> Information given
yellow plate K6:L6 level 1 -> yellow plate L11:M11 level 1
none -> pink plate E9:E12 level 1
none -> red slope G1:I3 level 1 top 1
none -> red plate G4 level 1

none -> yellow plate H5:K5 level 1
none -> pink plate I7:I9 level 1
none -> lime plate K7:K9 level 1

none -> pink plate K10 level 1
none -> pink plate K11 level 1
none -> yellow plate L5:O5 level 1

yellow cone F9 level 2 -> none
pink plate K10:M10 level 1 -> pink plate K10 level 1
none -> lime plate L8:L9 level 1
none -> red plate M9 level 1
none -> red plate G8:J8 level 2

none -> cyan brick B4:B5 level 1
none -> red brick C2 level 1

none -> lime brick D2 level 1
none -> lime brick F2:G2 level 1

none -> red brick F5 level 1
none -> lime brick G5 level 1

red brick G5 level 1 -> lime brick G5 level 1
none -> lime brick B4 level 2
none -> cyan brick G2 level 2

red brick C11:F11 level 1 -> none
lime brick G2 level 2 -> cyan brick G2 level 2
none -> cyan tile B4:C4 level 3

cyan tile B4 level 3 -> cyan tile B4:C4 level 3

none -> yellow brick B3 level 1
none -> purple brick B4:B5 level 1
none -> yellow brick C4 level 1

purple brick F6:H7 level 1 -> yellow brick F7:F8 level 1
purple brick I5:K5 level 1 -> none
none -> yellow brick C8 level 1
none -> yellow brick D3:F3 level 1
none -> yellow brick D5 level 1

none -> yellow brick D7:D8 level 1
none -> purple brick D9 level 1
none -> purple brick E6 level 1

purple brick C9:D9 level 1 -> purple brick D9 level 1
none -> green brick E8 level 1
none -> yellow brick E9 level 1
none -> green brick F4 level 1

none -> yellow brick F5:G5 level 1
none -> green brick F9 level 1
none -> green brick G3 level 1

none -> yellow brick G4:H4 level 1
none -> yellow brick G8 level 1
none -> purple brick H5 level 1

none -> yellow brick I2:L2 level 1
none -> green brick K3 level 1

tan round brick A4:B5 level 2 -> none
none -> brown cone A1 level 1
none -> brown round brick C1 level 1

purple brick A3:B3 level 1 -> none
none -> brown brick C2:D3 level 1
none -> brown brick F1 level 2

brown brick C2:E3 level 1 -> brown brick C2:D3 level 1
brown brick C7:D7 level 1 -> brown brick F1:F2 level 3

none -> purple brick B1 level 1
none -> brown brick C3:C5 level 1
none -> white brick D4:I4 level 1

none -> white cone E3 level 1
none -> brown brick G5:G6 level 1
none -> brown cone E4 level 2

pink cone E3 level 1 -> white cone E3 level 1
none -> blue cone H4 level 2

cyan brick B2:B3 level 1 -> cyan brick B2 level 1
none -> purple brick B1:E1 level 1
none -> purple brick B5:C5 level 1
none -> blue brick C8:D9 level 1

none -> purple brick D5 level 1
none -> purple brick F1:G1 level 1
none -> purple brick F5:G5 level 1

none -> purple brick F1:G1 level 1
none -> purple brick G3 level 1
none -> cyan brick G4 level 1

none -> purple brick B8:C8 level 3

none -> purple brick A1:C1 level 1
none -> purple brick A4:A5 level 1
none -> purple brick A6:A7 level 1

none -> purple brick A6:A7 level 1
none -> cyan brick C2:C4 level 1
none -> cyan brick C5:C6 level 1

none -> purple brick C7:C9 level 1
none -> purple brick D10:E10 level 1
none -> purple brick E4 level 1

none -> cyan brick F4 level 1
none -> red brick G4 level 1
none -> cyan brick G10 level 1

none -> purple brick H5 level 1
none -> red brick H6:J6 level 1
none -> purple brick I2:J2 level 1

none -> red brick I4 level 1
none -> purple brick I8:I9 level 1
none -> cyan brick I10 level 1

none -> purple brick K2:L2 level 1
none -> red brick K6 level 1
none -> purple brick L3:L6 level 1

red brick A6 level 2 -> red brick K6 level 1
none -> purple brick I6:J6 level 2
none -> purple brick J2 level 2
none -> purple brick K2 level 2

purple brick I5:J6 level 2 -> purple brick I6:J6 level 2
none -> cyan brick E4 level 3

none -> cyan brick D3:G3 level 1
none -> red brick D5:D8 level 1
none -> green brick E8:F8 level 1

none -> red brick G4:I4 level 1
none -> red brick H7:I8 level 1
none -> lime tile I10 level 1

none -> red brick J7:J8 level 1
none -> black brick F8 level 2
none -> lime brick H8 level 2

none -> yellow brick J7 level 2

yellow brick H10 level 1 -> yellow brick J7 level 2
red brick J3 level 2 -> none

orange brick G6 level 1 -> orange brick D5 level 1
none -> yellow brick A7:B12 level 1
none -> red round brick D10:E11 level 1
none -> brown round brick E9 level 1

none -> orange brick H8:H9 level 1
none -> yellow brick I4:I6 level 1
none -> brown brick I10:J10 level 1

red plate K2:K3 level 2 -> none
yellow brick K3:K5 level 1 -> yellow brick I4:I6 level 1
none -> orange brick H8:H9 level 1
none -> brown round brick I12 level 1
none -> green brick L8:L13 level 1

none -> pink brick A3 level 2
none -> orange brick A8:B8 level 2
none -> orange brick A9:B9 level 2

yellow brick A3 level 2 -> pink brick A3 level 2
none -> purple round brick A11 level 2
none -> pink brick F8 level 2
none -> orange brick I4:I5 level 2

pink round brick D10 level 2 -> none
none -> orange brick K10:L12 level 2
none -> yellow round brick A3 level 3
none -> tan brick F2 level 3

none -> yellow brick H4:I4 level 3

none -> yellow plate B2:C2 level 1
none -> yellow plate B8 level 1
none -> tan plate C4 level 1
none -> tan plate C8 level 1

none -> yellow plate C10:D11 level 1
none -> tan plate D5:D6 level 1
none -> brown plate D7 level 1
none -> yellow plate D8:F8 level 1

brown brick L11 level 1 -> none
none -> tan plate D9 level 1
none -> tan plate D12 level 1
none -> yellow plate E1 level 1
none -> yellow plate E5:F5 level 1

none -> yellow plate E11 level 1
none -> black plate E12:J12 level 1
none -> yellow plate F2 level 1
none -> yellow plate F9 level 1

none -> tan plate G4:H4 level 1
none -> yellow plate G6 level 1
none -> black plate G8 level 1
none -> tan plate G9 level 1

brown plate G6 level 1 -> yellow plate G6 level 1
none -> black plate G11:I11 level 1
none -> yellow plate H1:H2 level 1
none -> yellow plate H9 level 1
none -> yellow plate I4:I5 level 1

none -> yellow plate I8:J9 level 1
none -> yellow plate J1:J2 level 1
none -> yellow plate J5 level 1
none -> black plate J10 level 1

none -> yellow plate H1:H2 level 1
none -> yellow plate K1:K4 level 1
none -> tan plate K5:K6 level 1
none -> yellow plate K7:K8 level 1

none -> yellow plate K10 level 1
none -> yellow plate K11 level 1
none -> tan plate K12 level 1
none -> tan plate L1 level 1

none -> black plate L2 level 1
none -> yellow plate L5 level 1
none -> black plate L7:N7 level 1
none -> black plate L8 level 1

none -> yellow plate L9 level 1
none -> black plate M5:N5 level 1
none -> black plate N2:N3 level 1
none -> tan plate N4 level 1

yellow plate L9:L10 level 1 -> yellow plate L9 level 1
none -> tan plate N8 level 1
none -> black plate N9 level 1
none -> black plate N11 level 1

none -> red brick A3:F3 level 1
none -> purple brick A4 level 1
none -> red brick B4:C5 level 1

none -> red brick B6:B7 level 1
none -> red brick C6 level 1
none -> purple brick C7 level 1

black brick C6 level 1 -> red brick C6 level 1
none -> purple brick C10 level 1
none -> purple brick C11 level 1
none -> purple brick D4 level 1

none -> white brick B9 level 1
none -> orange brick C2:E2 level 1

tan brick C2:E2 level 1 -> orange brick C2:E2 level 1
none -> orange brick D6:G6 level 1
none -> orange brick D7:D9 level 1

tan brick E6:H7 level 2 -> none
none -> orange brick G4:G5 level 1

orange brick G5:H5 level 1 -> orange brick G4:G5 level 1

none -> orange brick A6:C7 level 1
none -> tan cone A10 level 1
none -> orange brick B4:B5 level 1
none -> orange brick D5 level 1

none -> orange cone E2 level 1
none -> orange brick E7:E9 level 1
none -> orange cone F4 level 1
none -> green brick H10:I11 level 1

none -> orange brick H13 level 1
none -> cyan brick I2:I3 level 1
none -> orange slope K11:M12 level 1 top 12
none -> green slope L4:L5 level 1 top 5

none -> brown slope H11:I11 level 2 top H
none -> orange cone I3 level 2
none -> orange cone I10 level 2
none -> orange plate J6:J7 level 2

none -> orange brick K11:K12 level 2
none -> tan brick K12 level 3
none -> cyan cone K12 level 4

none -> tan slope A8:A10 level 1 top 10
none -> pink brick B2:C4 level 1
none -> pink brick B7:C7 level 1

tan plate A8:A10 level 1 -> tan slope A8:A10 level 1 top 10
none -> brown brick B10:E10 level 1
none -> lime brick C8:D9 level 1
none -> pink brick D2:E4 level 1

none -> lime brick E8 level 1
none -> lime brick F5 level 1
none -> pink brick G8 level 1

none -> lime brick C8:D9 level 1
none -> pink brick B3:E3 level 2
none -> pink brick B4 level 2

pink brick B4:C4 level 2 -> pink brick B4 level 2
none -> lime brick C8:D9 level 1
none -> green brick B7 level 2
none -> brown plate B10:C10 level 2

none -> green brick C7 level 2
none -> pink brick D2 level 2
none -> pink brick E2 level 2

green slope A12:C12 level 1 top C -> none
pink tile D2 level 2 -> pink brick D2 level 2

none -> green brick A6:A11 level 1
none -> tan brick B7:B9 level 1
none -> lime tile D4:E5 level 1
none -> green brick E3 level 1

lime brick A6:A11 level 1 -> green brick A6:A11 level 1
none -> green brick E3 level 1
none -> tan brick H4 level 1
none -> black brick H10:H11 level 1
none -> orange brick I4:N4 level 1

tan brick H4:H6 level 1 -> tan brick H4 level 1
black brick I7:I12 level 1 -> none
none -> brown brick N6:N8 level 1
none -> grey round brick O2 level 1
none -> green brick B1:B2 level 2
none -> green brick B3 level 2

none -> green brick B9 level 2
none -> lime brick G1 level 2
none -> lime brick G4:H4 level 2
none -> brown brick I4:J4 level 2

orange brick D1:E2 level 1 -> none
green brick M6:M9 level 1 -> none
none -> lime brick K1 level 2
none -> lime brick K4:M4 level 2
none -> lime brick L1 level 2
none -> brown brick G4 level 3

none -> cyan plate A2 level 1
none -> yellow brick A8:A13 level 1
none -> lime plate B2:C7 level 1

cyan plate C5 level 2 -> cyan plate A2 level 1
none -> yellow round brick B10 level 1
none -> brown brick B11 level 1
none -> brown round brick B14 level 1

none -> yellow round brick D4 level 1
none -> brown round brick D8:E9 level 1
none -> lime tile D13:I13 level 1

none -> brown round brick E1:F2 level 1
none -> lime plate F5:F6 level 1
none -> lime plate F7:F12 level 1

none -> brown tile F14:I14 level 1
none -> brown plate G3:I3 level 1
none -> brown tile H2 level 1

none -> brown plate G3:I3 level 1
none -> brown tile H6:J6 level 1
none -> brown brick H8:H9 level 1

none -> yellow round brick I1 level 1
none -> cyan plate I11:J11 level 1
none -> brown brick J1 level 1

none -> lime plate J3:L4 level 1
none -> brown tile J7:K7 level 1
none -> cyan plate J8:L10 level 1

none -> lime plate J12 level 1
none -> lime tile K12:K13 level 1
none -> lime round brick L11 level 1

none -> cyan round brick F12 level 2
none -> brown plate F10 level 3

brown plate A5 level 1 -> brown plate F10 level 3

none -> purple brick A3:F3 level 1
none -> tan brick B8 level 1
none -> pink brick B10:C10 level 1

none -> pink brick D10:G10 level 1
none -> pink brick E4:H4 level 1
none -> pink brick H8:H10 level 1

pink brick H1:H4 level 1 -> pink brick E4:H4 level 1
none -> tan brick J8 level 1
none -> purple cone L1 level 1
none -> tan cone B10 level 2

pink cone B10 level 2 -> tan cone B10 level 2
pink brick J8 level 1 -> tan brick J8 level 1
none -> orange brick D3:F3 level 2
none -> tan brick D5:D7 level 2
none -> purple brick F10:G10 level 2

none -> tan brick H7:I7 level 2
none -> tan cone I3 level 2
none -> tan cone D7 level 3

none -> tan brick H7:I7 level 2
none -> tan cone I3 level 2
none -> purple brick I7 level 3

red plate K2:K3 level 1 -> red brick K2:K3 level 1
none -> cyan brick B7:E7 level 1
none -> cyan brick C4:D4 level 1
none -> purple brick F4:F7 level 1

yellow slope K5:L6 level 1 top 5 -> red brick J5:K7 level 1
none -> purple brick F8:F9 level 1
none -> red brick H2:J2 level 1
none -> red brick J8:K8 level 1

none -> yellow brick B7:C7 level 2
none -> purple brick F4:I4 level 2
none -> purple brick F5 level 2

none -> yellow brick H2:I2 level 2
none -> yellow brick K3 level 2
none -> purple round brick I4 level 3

> Problem details
Only certain lines are wanted. Please return exactly those from the top of the data through the line with "none -> yellow brick F5:G5 level 1".

> Answer area
yellow plate K6:L6 level 1 -> yellow plate L11:M11 level 1
none -> pink plate E9:E12 level 1
none -> red slope G1:I3 level 1 top 1
none -> red plate G4 level 1

none -> yellow plate H5:K5 level 1
none -> pink plate I7:I9 level 1
none -> lime plate K7:K9 level 1

none -> pink plate K10 level 1
none -> pink plate K11 level 1
none -> yellow plate L5:O5 level 1

yellow cone F9 level 2 -> none
pink plate K10:M10 level 1 -> pink plate K10 level 1
none -> lime plate L8:L9 level 1
none -> red plate M9 level 1
none -> red plate G8:J8 level 2

none -> cyan brick B4:B5 level 1
none -> red brick C2 level 1

none -> lime brick D2 level 1
none -> lime brick F2:G2 level 1

none -> red brick F5 level 1
none -> lime brick G5 level 1

red brick G5 level 1 -> lime brick G5 level 1
none -> lime brick B4 level 2
none -> cyan brick G2 level 2

red brick C11:F11 level 1 -> none
lime brick G2 level 2 -> cyan brick G2 level 2
none -> cyan tile B4:C4 level 3

cyan tile B4 level 3 -> cyan tile B4:C4 level 3

none -> yellow brick B3 level 1
none -> purple brick B4:B5 level 1
none -> yellow brick C4 level 1

purple brick F6:H7 level 1 -> yellow brick F7:F8 level 1
purple brick I5:K5 level 1 -> none
none -> yellow brick C8 level 1
none -> yellow brick D3:F3 level 1
none -> yellow brick D5 level 1

none -> yellow brick D7:D8 level 1
none -> purple brick D9 level 1
none -> purple brick E6 level 1

purple brick C9:D9 level 1 -> purple brick D9 level 1
none -> green brick E8 level 1
none -> yellow brick E9 level 1
none -> green brick F4 level 1

none -> yellow brick F5:G5 level 1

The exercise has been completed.